● **Provided material**:
# # # # #

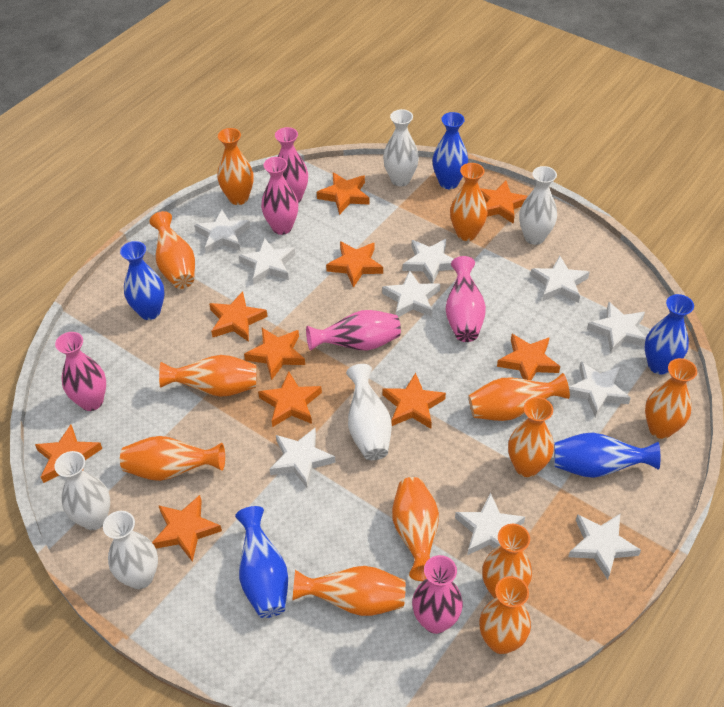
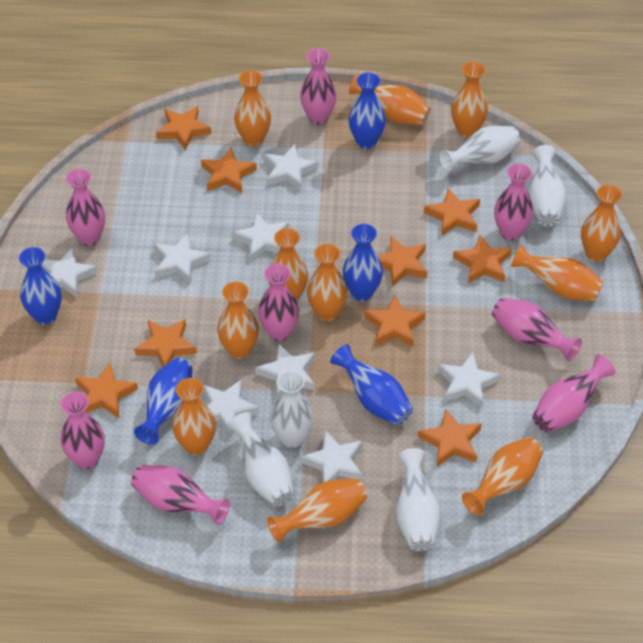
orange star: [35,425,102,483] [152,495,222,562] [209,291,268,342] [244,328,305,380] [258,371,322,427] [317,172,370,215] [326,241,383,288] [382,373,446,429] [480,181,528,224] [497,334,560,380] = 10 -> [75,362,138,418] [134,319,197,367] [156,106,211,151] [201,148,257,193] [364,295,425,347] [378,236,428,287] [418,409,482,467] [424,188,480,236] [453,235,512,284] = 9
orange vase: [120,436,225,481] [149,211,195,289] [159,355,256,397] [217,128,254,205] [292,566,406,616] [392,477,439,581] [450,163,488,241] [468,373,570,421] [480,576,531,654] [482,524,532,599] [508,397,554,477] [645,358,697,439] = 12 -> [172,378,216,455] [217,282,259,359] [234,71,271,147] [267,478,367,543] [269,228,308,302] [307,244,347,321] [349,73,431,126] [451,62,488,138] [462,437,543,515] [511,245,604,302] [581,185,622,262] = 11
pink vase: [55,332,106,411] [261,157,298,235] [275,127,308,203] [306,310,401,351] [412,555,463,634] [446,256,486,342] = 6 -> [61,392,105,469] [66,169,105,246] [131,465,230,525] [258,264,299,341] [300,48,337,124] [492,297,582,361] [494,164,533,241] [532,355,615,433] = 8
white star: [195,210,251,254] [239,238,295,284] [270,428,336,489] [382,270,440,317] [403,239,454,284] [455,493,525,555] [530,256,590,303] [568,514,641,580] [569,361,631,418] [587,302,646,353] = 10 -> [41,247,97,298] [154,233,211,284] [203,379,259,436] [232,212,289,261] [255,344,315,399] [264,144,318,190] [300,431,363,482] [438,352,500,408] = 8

# # # # #

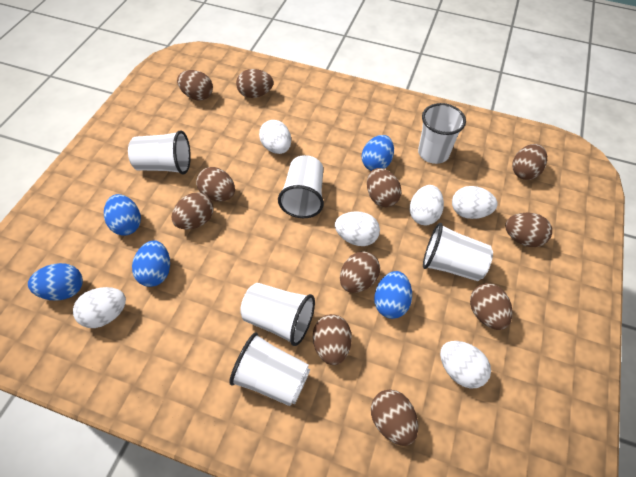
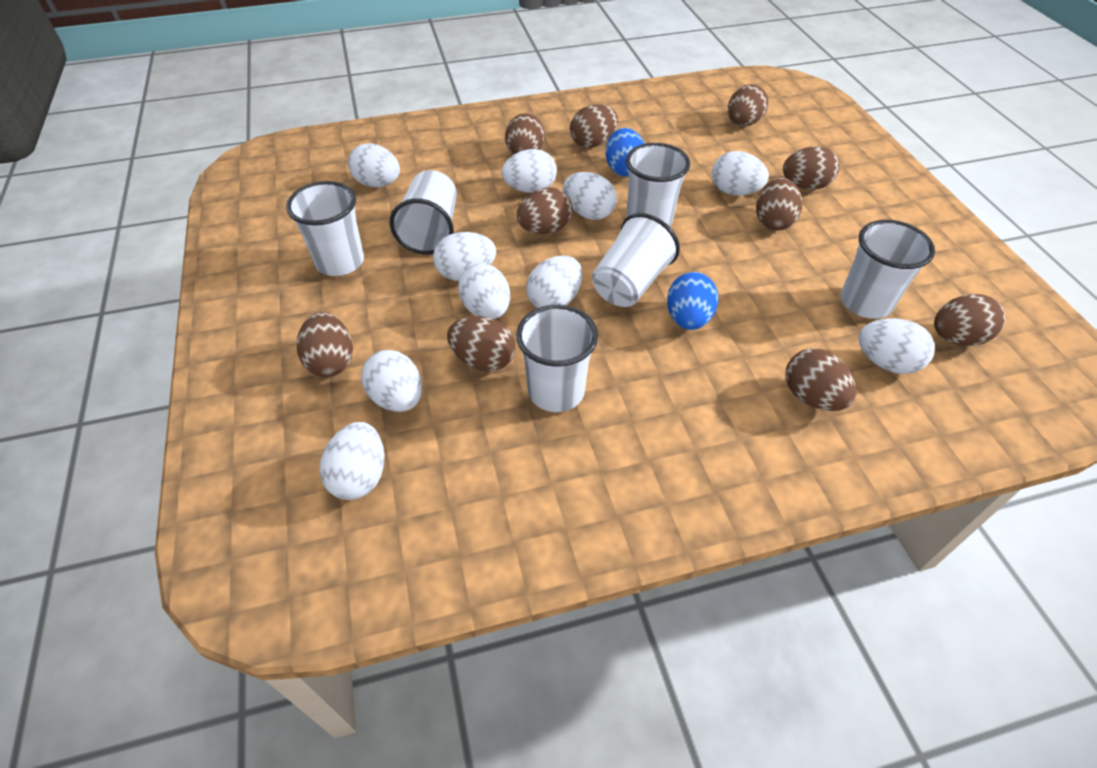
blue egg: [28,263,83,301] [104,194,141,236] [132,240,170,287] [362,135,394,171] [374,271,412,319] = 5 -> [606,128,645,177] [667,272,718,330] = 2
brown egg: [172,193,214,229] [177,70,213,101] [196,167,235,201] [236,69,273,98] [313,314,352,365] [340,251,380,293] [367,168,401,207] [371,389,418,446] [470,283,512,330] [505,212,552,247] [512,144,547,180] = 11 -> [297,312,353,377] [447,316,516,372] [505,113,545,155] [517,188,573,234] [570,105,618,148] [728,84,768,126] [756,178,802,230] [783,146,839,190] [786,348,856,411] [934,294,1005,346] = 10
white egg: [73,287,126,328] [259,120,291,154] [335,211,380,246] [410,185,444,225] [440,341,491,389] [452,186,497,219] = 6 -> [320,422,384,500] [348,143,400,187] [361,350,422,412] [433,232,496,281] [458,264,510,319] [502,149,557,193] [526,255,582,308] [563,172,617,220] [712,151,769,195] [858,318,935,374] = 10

# # # # #

● **What this task involves**: Your task is to retype the entries verbatim, starting with the line that holds "orange star: [35,425,102,483]" and stopping after the line that holds "white star: [195,210,251,254]".

● **Task result**:
orange star: [35,425,102,483] [152,495,222,562] [209,291,268,342] [244,328,305,380] [258,371,322,427] [317,172,370,215] [326,241,383,288] [382,373,446,429] [480,181,528,224] [497,334,560,380] = 10 -> [75,362,138,418] [134,319,197,367] [156,106,211,151] [201,148,257,193] [364,295,425,347] [378,236,428,287] [418,409,482,467] [424,188,480,236] [453,235,512,284] = 9
orange vase: [120,436,225,481] [149,211,195,289] [159,355,256,397] [217,128,254,205] [292,566,406,616] [392,477,439,581] [450,163,488,241] [468,373,570,421] [480,576,531,654] [482,524,532,599] [508,397,554,477] [645,358,697,439] = 12 -> [172,378,216,455] [217,282,259,359] [234,71,271,147] [267,478,367,543] [269,228,308,302] [307,244,347,321] [349,73,431,126] [451,62,488,138] [462,437,543,515] [511,245,604,302] [581,185,622,262] = 11
pink vase: [55,332,106,411] [261,157,298,235] [275,127,308,203] [306,310,401,351] [412,555,463,634] [446,256,486,342] = 6 -> [61,392,105,469] [66,169,105,246] [131,465,230,525] [258,264,299,341] [300,48,337,124] [492,297,582,361] [494,164,533,241] [532,355,615,433] = 8
white star: [195,210,251,254] [239,238,295,284] [270,428,336,489] [382,270,440,317] [403,239,454,284] [455,493,525,555] [530,256,590,303] [568,514,641,580] [569,361,631,418] [587,302,646,353] = 10 -> [41,247,97,298] [154,233,211,284] [203,379,259,436] [232,212,289,261] [255,344,315,399] [264,144,318,190] [300,431,363,482] [438,352,500,408] = 8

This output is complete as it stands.